◆ What you should do: Write each of the records out again exactly.

+===+

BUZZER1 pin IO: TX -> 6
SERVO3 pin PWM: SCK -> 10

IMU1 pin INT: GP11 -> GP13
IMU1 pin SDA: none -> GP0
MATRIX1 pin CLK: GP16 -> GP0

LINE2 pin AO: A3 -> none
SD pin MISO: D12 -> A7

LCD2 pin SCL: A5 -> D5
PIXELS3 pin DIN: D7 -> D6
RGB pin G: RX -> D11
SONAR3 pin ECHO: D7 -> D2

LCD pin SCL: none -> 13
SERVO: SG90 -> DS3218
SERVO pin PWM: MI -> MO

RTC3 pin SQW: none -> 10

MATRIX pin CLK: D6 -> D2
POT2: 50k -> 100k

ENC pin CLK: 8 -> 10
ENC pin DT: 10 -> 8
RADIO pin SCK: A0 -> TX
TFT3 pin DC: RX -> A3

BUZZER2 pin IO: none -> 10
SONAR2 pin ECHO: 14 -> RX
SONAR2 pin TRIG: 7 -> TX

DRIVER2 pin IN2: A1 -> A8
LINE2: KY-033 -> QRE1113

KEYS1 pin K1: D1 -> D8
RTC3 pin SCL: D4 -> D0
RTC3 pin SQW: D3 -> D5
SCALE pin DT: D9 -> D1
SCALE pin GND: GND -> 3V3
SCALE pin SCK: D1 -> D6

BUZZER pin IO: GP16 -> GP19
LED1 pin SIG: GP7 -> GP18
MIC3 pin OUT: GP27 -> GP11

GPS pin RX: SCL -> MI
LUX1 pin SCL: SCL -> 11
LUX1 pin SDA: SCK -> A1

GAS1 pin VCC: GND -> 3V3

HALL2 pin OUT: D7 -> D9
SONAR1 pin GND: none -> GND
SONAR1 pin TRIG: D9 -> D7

+===+

◆ Result for this exercise:
BUZZER1 pin IO: TX -> 6
SERVO3 pin PWM: SCK -> 10

IMU1 pin INT: GP11 -> GP13
IMU1 pin SDA: none -> GP0
MATRIX1 pin CLK: GP16 -> GP0

LINE2 pin AO: A3 -> none
SD pin MISO: D12 -> A7

LCD2 pin SCL: A5 -> D5
PIXELS3 pin DIN: D7 -> D6
RGB pin G: RX -> D11
SONAR3 pin ECHO: D7 -> D2

LCD pin SCL: none -> 13
SERVO: SG90 -> DS3218
SERVO pin PWM: MI -> MO

RTC3 pin SQW: none -> 10

MATRIX pin CLK: D6 -> D2
POT2: 50k -> 100k

ENC pin CLK: 8 -> 10
ENC pin DT: 10 -> 8
RADIO pin SCK: A0 -> TX
TFT3 pin DC: RX -> A3

BUZZER2 pin IO: none -> 10
SONAR2 pin ECHO: 14 -> RX
SONAR2 pin TRIG: 7 -> TX

DRIVER2 pin IN2: A1 -> A8
LINE2: KY-033 -> QRE1113

KEYS1 pin K1: D1 -> D8
RTC3 pin SCL: D4 -> D0
RTC3 pin SQW: D3 -> D5
SCALE pin DT: D9 -> D1
SCALE pin GND: GND -> 3V3
SCALE pin SCK: D1 -> D6

BUZZER pin IO: GP16 -> GP19
LED1 pin SIG: GP7 -> GP18
MIC3 pin OUT: GP27 -> GP11

GPS pin RX: SCL -> MI
LUX1 pin SCL: SCL -> 11
LUX1 pin SDA: SCK -> A1

GAS1 pin VCC: GND -> 3V3

HALL2 pin OUT: D7 -> D9
SONAR1 pin GND: none -> GND
SONAR1 pin TRIG: D9 -> D7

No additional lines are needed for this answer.